*What is being asked*. Take every line from the entries below that includes the word "none" and copy it.

*Task input*.
--*--
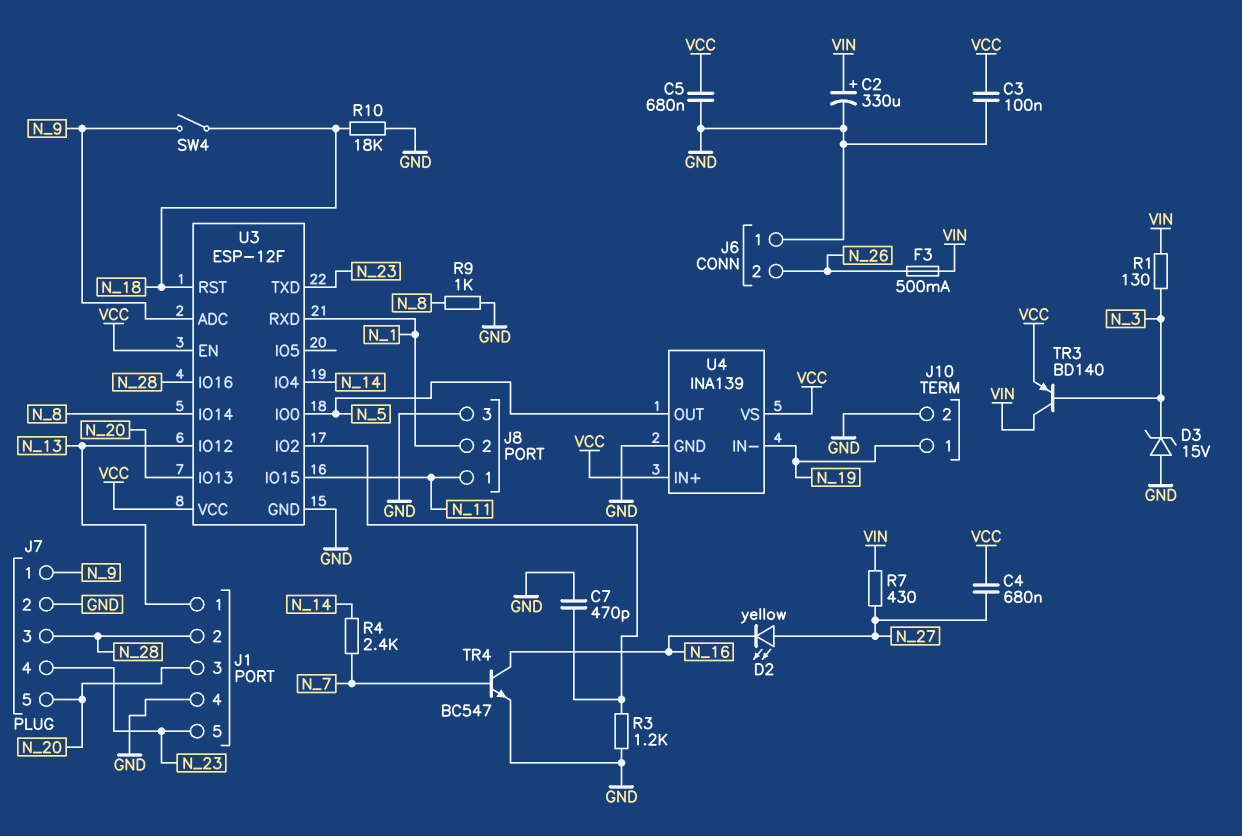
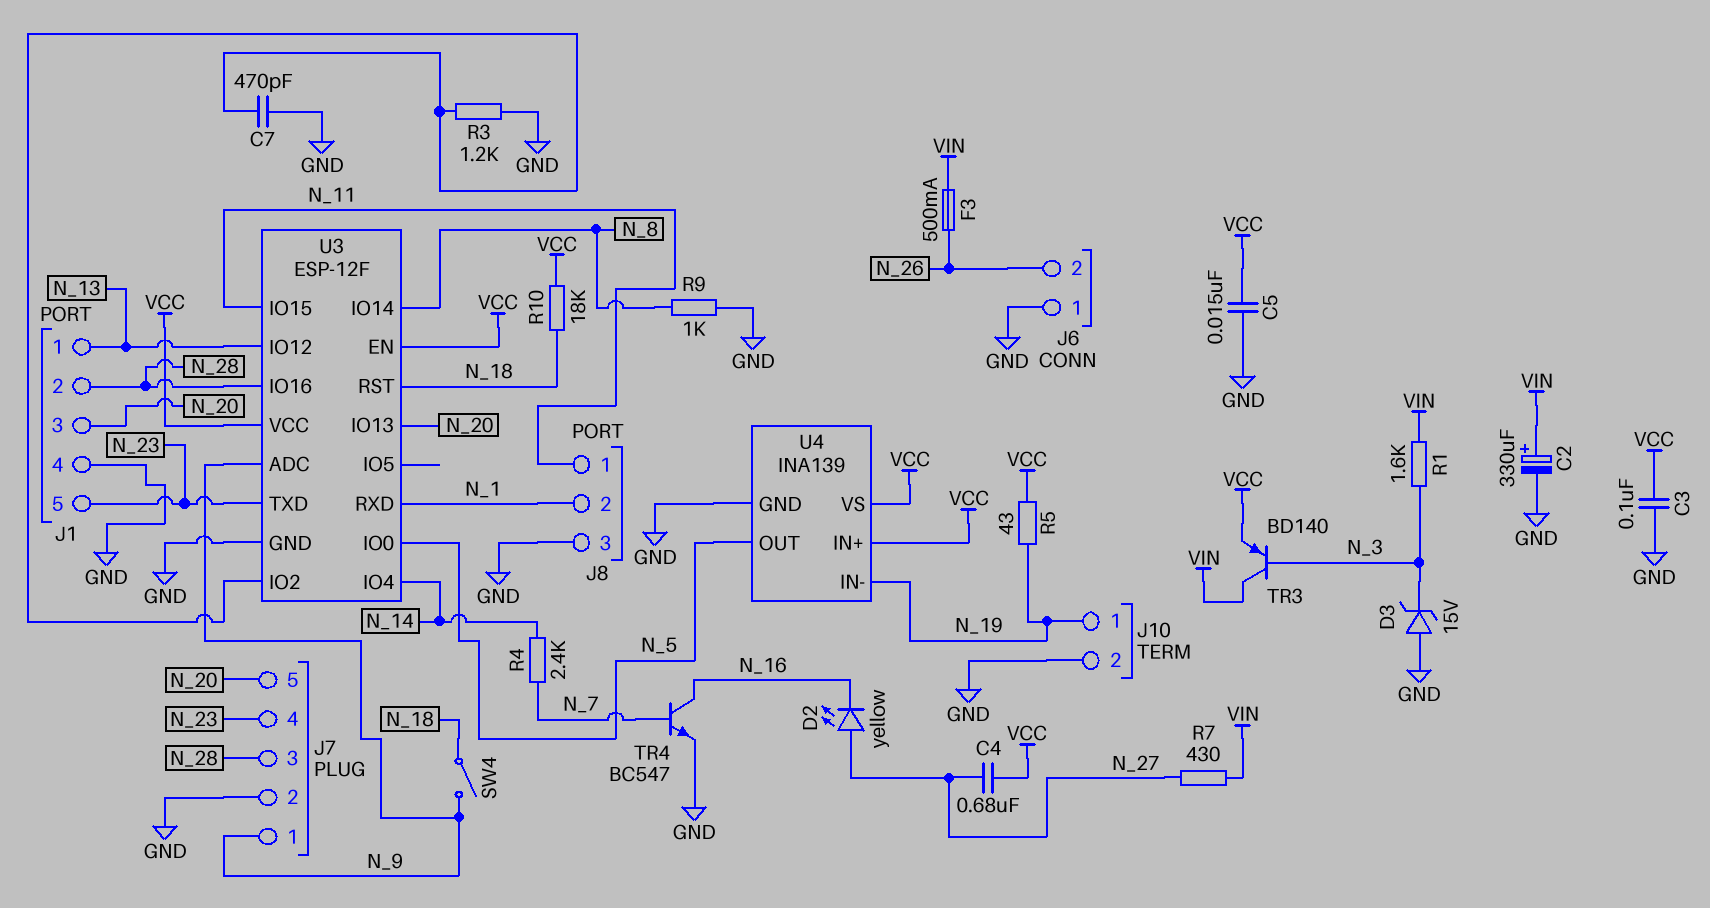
C5: 680nF (GND, VCC) -> 15nF (GND, VCC)
R1: 130 (N_3, VIN) -> 1.6k (N_3, VIN)
R5: none -> 43 (N_19, VCC)
R10: 18k (GND, N_18) -> 18k (N_18, VCC)

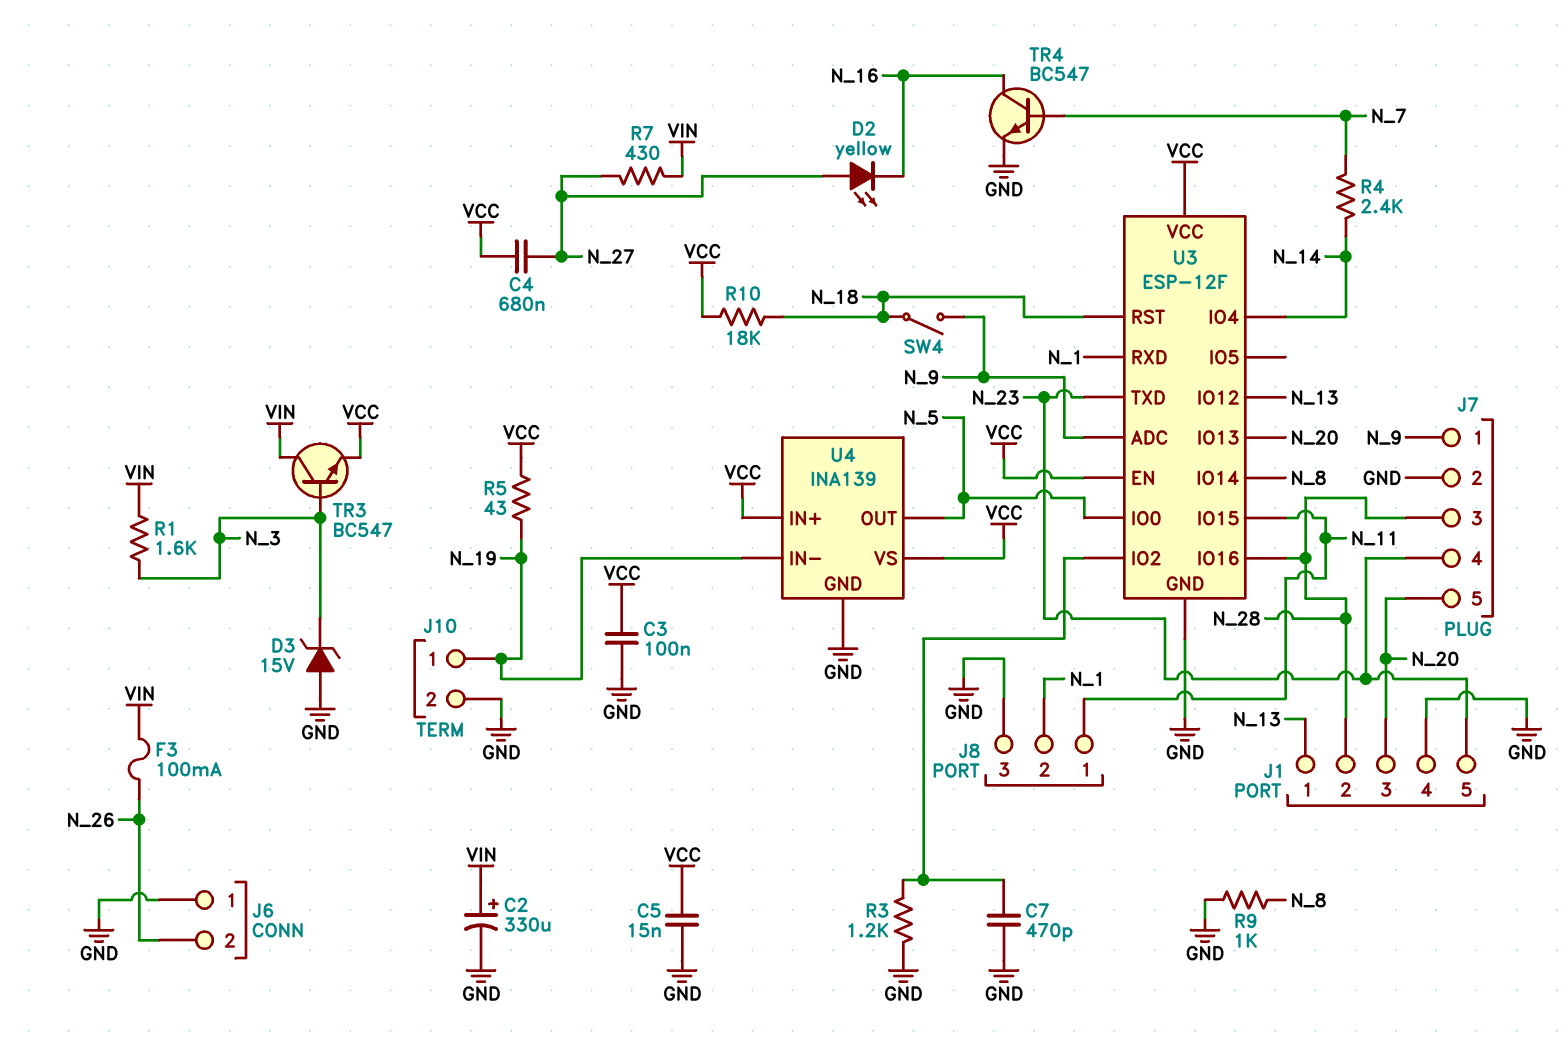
F3: 500mA (N_26, VIN) -> 100mA (N_26, VIN)
TR3: PNP BD140 (B N_3, C VIN, E VCC) -> NPN BC547 (B N_3, C VIN, E VCC)

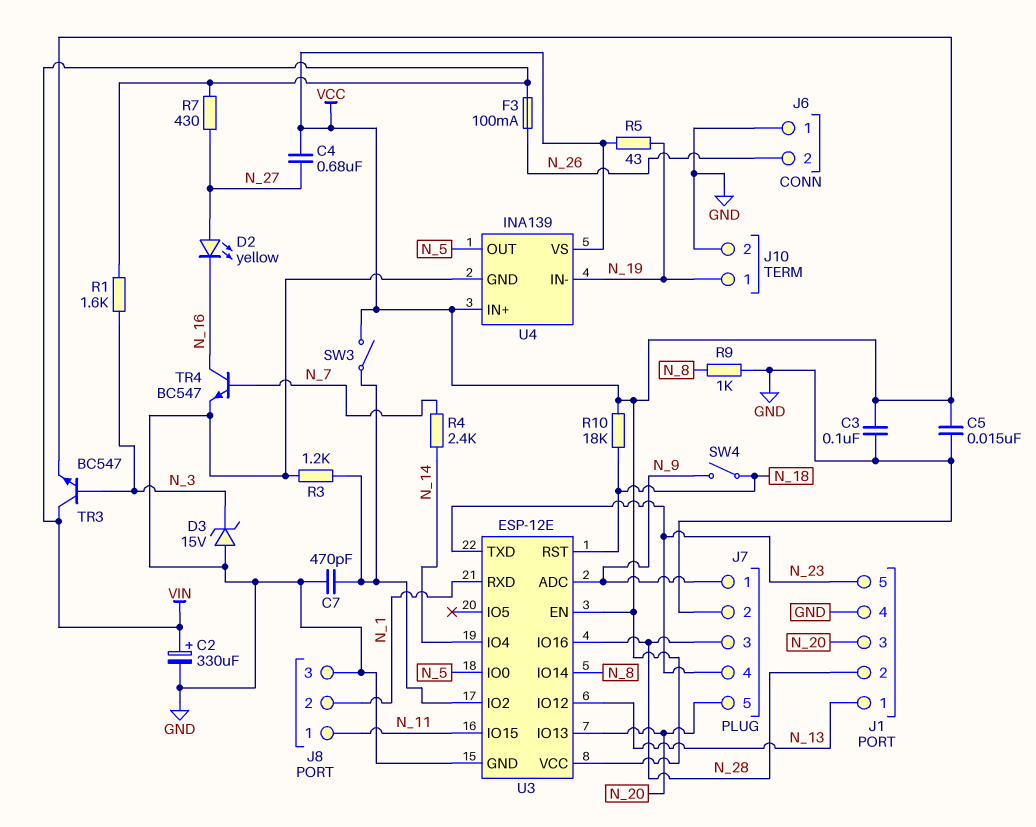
SW3: none -> switch (U3/IO2, VCC)
U3: ESP-12F -> ESP-12E

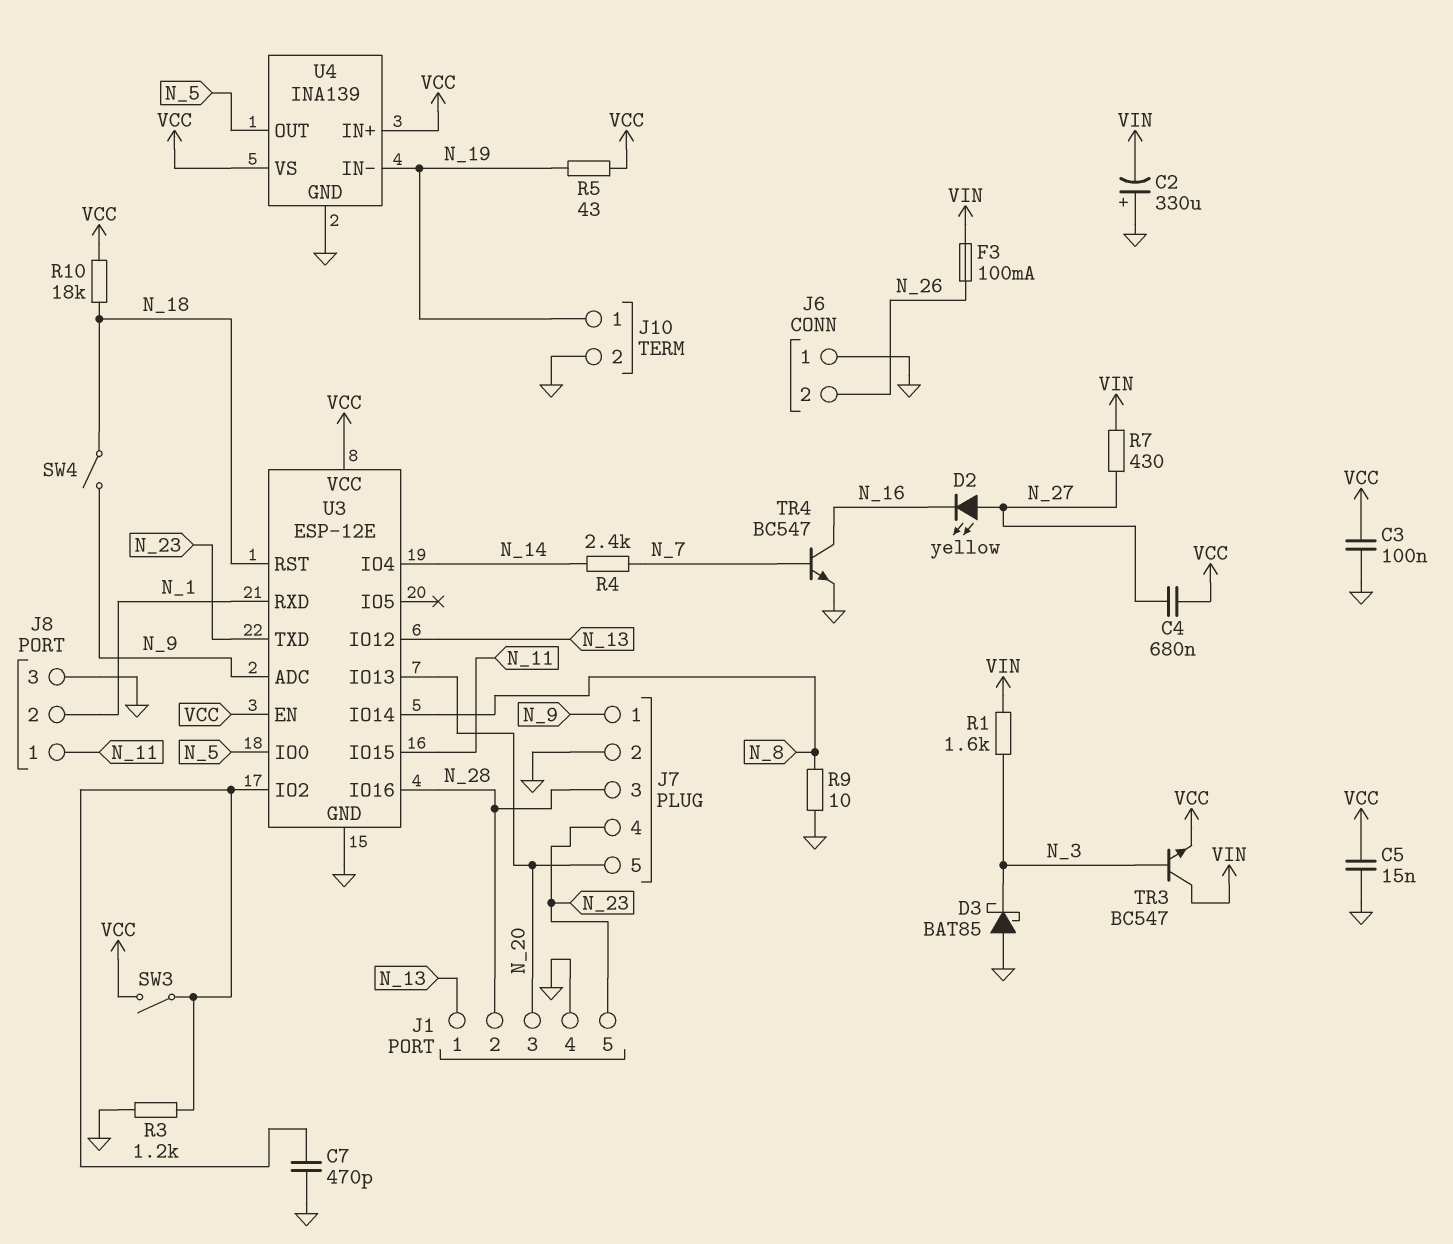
C2: 330uF (plus VIN, minus GND) -> 330uF (plus GND, minus VIN)
D3: zener 15V (A GND, K N_3) -> schottky BAT85 (A GND, K N_3)
R9: 1k (GND, N_8) -> 10 (GND, N_8)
--*--
*The completed task*.
R5: none -> 43 (N_19, VCC)
SW3: none -> switch (U3/IO2, VCC)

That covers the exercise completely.